REQUIRED WORK
Type the data below again exactly. Omit all pictures.
COLLECTED DATA below:
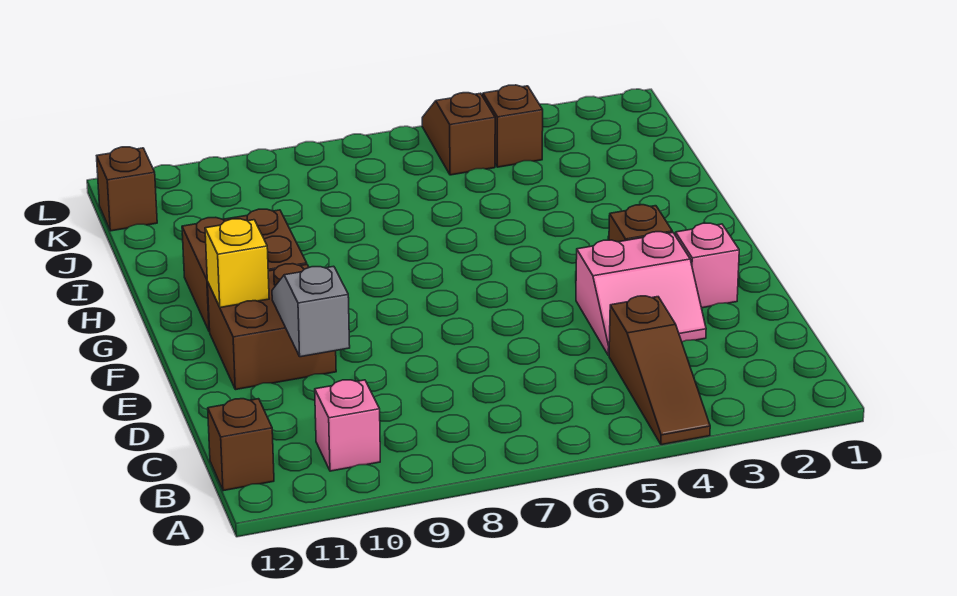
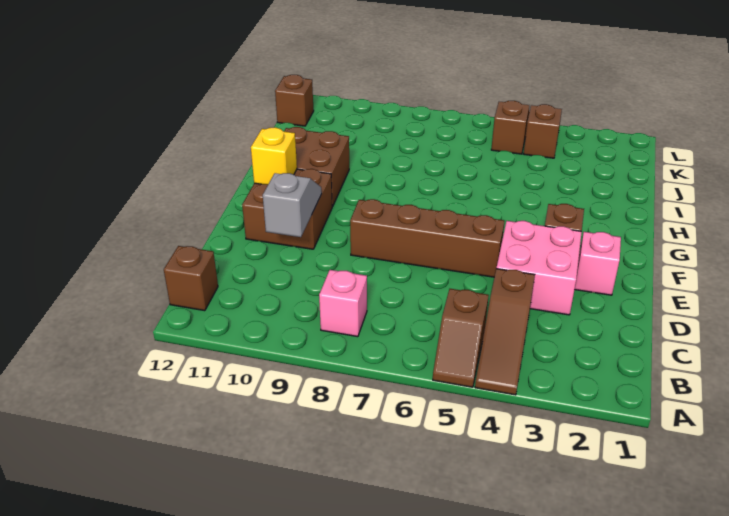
none -> brown slope A5:B5 level 1 top B
pink brick B10 level 1 -> pink brick B8 level 1
pink slope D3:E4 level 1 top E -> pink brick D3:E4 level 1
none -> brown brick E5:E8 level 1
End of COLLECTED DATA.
YOUR SOLUTION
none -> brown slope A5:B5 level 1 top B
pink brick B10 level 1 -> pink brick B8 level 1
pink slope D3:E4 level 1 top E -> pink brick D3:E4 level 1
none -> brown brick E5:E8 level 1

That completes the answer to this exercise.